START INPUT DATA
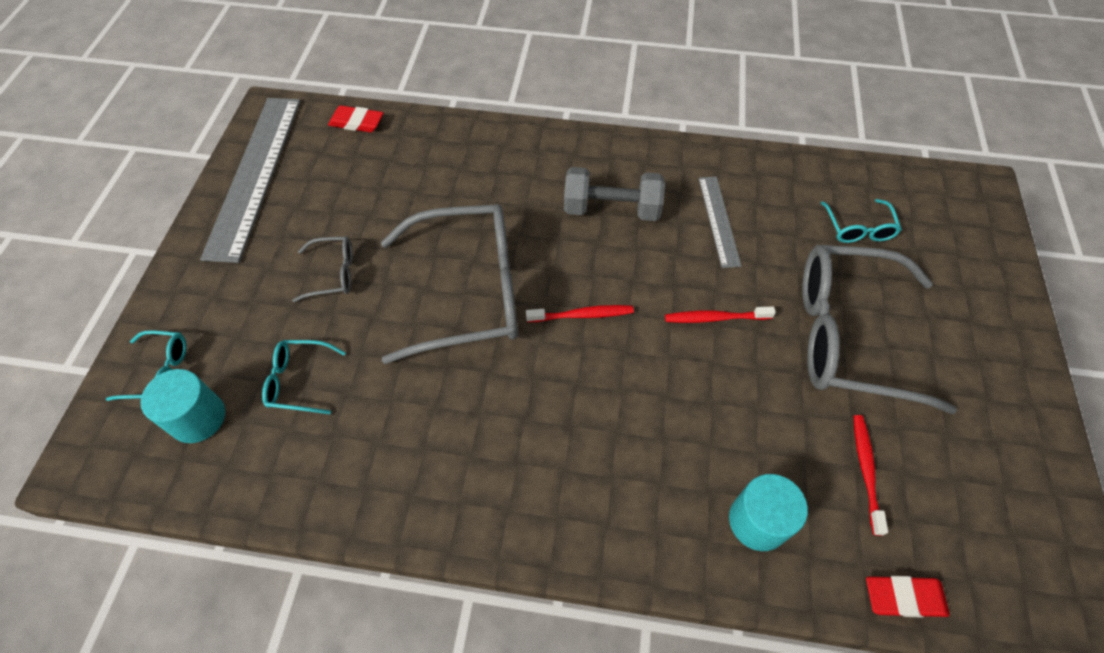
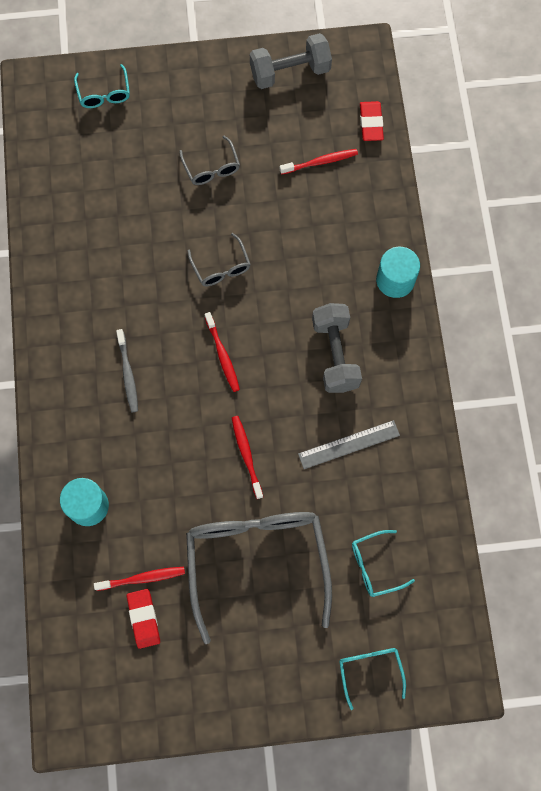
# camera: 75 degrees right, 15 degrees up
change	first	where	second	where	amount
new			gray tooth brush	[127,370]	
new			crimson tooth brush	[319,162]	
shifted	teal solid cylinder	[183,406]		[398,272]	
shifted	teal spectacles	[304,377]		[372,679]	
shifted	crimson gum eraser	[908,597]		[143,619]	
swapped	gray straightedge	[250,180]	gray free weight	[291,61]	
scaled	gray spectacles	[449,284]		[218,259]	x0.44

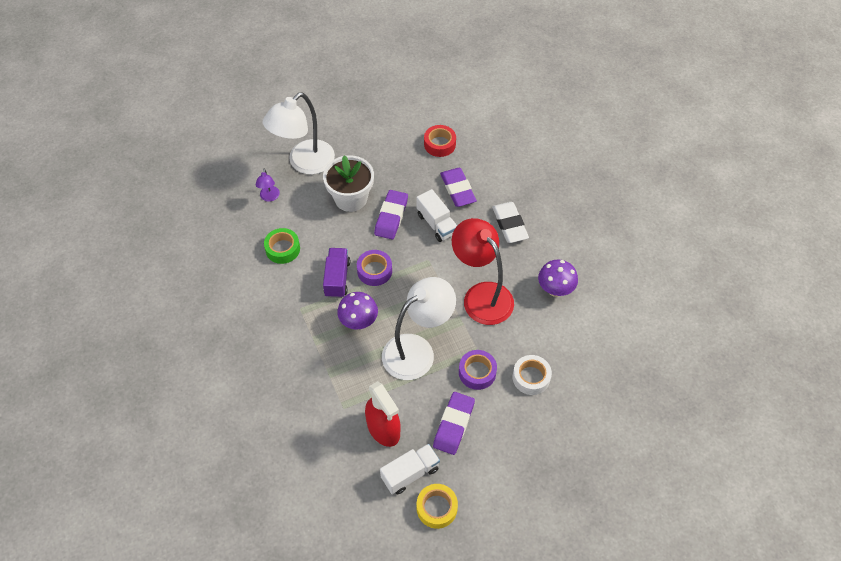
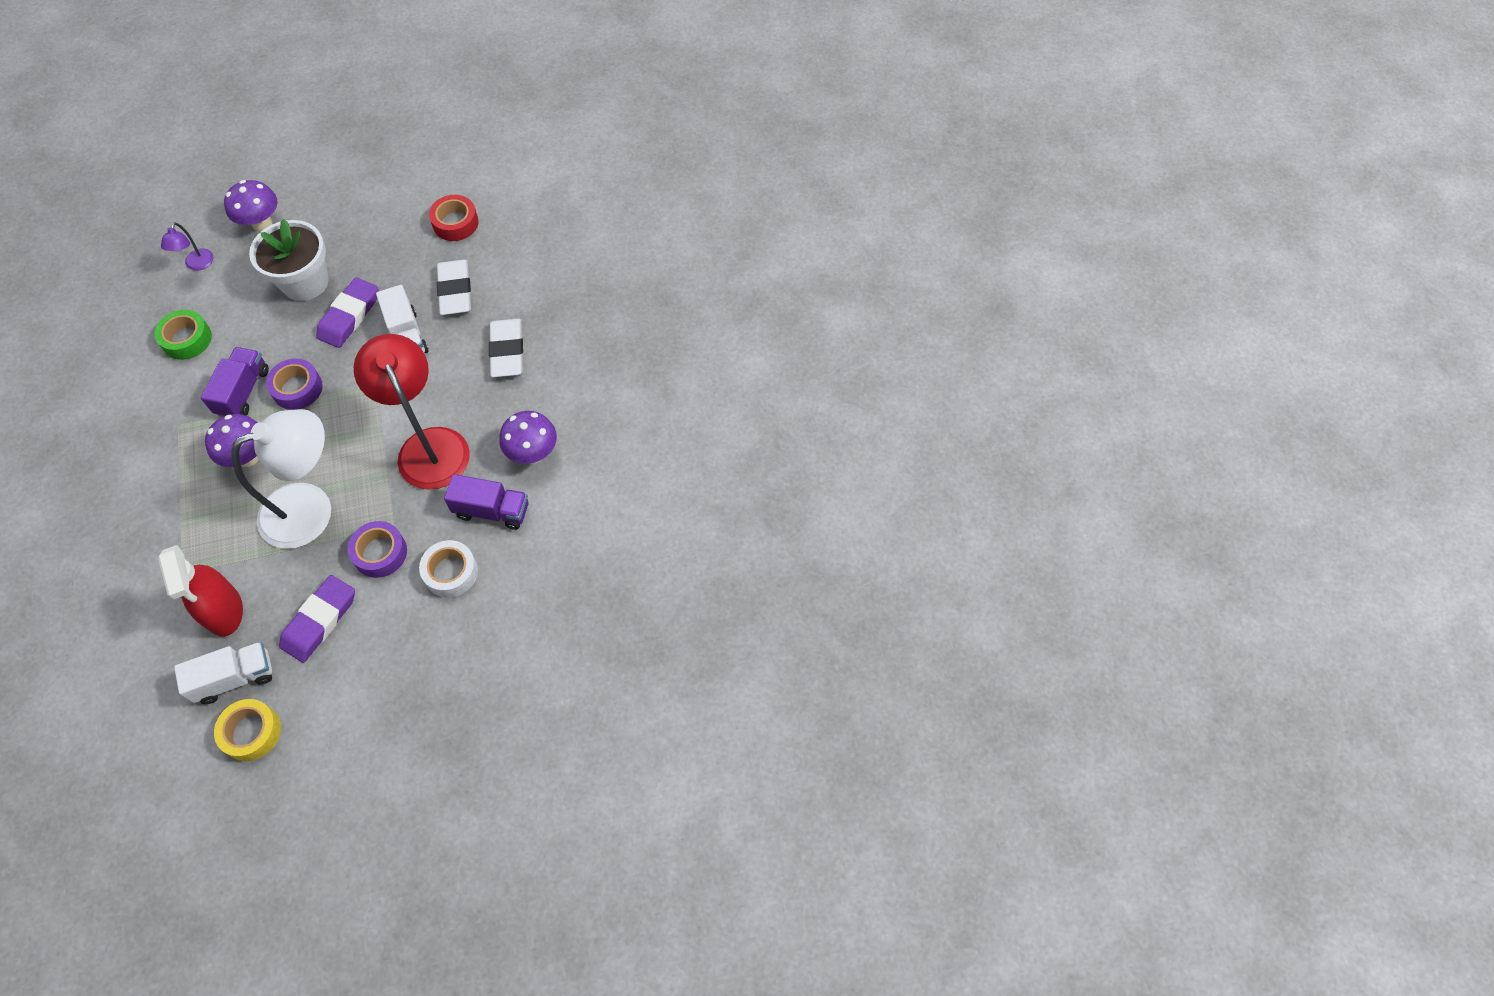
# camera: 10 degrees right, 5 degrees up
change	first	where	second	where	amount
new			purple truck	[486,502]	
swapped	pure white desk lamp	[299,133]	purple fungus	[250,206]	
repainted	purple gum eraser	[458,187]	pure white gum eraser	[454,287]	

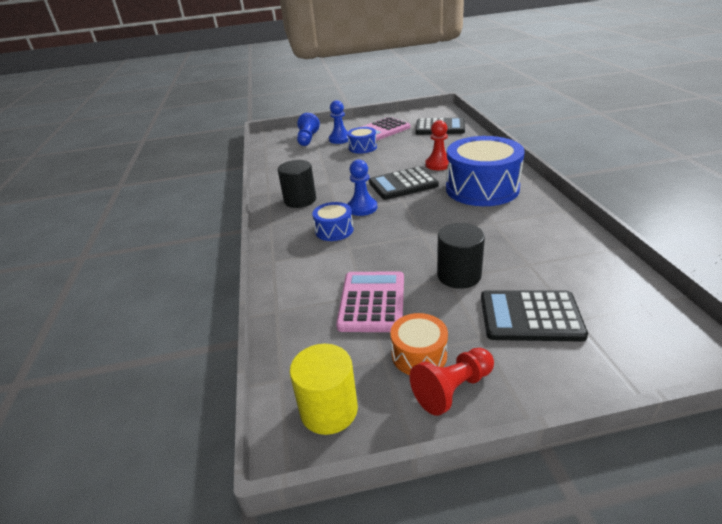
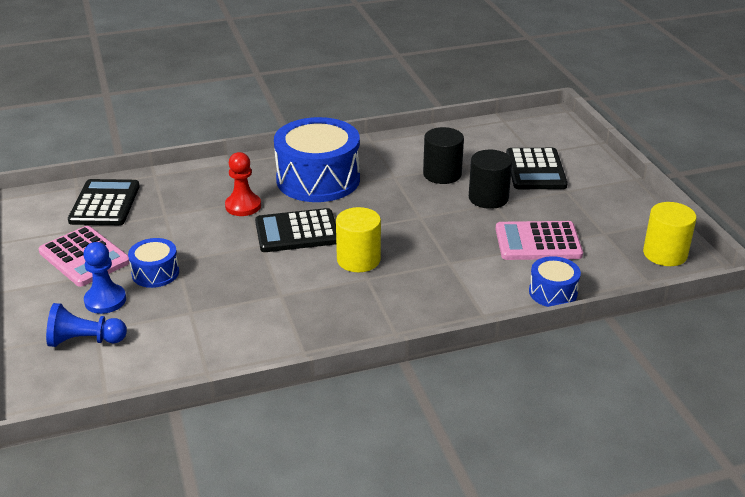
# camera: 100 degrees left, 0 degrees up
change	first	where	second	where	amount
gone	orange drum	[419,344]			
gone	crimson game pawn	[452,382]			
shifted	ebony solid cylinder	[297,184]		[443,155]	
shifted	royal blue drum	[332,221]		[555,281]	
swapped	royal blue game pawn	[362,187]	yellow solid cylinder	[358,239]	
rotated	ebony pocket calculator	[404,183]		[295,230]	105 degrees clockwise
END INPUT DATA
▶ **EXERCISE BRIEF**: Using the records, work out how many lines include "teal", and reply with that number alone.

▶ **SOLUTION TO THE EXERCISE**: 2